**WHAT IS REQUIRED**
Will you return, word for word, only the lines from the top of the data below down to and including the one with "U6: XOR 74HC86"?

**SOURCE MATERIAL**
____

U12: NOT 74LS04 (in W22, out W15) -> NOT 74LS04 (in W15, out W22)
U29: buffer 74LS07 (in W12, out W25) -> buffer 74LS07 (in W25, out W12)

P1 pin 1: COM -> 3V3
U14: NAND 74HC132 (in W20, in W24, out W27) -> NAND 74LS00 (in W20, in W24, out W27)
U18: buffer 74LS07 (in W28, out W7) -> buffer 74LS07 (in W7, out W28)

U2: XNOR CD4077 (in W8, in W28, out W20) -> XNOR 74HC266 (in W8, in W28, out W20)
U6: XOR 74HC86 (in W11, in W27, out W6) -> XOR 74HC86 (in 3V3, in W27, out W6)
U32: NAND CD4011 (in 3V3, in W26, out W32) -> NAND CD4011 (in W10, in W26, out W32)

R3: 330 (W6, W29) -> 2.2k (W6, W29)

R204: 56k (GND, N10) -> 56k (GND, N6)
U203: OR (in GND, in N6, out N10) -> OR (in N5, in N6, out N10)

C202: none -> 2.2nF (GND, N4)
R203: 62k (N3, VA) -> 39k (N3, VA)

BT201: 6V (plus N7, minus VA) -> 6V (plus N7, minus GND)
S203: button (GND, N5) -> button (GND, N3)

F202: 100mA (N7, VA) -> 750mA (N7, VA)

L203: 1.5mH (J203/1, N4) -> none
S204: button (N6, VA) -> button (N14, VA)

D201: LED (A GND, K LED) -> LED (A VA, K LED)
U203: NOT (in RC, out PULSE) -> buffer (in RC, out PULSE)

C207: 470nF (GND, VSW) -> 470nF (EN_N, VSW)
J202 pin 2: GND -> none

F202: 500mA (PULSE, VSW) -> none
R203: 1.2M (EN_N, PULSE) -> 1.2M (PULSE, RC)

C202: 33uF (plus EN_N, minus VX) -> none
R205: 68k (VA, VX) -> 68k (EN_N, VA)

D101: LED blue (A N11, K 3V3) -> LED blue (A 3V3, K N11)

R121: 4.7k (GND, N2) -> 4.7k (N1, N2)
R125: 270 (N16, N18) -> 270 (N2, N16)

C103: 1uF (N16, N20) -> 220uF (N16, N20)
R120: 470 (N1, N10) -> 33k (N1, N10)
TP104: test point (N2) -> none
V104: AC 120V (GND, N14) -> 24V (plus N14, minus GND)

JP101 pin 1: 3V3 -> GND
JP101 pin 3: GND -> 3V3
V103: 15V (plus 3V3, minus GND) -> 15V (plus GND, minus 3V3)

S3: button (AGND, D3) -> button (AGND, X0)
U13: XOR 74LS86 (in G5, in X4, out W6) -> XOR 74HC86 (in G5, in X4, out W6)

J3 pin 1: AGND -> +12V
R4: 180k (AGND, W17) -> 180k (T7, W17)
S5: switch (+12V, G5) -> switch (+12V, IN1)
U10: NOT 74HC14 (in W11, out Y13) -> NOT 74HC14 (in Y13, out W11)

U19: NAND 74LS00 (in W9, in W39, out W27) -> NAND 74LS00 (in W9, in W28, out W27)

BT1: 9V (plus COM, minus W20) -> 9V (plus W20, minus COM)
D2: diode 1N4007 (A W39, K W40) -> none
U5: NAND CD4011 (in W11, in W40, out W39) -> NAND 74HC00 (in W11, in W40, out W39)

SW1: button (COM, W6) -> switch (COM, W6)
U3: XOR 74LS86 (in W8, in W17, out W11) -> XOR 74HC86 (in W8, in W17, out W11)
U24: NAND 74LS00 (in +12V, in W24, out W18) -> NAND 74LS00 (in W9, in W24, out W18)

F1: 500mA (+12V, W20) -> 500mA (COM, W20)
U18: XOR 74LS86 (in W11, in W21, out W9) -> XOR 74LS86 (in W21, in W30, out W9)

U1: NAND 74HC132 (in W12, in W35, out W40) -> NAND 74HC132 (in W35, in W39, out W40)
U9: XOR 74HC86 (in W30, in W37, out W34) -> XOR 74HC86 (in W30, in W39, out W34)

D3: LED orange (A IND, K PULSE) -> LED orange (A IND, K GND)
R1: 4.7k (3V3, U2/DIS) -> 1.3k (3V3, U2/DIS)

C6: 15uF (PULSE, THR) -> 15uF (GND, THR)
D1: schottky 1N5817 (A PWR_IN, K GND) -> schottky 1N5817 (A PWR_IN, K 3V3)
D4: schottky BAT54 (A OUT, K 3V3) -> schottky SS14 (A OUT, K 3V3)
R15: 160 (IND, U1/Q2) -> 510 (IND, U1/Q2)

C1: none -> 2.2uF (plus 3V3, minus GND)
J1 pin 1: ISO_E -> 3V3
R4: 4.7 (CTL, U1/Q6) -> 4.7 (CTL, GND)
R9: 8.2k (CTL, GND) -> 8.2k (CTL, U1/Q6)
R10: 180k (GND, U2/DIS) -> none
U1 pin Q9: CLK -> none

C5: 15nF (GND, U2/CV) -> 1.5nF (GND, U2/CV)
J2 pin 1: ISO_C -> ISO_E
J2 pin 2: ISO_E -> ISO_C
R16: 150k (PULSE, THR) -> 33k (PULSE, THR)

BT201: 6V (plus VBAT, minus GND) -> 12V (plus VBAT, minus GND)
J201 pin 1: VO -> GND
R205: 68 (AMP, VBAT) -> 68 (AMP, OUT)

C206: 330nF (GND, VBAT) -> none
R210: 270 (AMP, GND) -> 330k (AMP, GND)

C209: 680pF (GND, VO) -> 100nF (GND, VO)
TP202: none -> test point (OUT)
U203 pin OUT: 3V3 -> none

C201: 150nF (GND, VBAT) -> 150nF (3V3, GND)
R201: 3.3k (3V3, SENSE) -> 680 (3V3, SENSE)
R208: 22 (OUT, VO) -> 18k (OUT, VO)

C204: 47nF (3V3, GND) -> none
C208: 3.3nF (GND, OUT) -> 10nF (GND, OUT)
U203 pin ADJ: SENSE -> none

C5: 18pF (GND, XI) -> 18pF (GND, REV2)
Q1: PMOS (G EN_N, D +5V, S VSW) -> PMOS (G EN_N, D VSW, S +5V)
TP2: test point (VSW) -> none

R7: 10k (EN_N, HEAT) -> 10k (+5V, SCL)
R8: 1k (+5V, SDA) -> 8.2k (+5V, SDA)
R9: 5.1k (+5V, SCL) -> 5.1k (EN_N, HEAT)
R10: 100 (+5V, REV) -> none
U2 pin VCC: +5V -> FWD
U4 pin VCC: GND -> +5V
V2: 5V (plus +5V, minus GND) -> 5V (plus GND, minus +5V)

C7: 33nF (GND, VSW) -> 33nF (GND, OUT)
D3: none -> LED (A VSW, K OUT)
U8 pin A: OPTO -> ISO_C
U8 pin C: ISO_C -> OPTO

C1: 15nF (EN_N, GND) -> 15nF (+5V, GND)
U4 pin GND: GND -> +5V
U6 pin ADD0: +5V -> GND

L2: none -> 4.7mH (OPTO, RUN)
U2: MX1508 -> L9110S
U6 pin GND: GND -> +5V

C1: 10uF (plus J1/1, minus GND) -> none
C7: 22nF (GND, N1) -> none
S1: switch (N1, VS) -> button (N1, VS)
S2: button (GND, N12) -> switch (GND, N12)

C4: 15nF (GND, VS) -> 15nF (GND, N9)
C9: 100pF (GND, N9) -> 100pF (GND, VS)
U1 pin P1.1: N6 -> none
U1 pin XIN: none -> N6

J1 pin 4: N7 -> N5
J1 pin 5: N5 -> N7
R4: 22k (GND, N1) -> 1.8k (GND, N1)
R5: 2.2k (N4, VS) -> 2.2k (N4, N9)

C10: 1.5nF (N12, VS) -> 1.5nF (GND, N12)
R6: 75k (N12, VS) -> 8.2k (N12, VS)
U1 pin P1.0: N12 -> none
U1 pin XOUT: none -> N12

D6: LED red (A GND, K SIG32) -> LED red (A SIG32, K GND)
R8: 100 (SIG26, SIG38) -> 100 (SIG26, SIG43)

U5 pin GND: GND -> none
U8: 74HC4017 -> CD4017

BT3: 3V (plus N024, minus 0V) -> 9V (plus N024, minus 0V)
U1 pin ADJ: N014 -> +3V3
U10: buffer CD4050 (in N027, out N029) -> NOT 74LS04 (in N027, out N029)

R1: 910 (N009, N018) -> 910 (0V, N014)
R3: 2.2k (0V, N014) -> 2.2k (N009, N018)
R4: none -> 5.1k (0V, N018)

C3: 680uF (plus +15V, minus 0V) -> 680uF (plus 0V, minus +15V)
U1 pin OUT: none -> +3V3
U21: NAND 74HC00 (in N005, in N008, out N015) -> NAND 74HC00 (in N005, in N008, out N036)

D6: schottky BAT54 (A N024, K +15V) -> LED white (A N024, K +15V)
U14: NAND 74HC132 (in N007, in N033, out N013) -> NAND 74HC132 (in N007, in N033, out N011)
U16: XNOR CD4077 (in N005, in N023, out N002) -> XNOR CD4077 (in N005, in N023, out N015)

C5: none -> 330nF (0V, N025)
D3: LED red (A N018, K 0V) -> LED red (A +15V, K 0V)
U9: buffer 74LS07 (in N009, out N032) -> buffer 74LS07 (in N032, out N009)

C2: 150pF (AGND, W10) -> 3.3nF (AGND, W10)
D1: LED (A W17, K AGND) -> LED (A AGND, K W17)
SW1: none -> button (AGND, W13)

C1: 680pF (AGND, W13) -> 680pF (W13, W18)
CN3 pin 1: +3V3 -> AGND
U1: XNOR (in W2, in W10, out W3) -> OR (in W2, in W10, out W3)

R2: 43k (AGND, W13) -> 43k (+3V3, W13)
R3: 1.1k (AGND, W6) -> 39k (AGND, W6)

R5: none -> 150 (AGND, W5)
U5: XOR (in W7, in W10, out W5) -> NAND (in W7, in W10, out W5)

____

**RESULT OF THIS EXERCISE**
U12: NOT 74LS04 (in W22, out W15) -> NOT 74LS04 (in W15, out W22)
U29: buffer 74LS07 (in W12, out W25) -> buffer 74LS07 (in W25, out W12)

P1 pin 1: COM -> 3V3
U14: NAND 74HC132 (in W20, in W24, out W27) -> NAND 74LS00 (in W20, in W24, out W27)
U18: buffer 74LS07 (in W28, out W7) -> buffer 74LS07 (in W7, out W28)

U2: XNOR CD4077 (in W8, in W28, out W20) -> XNOR 74HC266 (in W8, in W28, out W20)
U6: XOR 74HC86 (in W11, in W27, out W6) -> XOR 74HC86 (in 3V3, in W27, out W6)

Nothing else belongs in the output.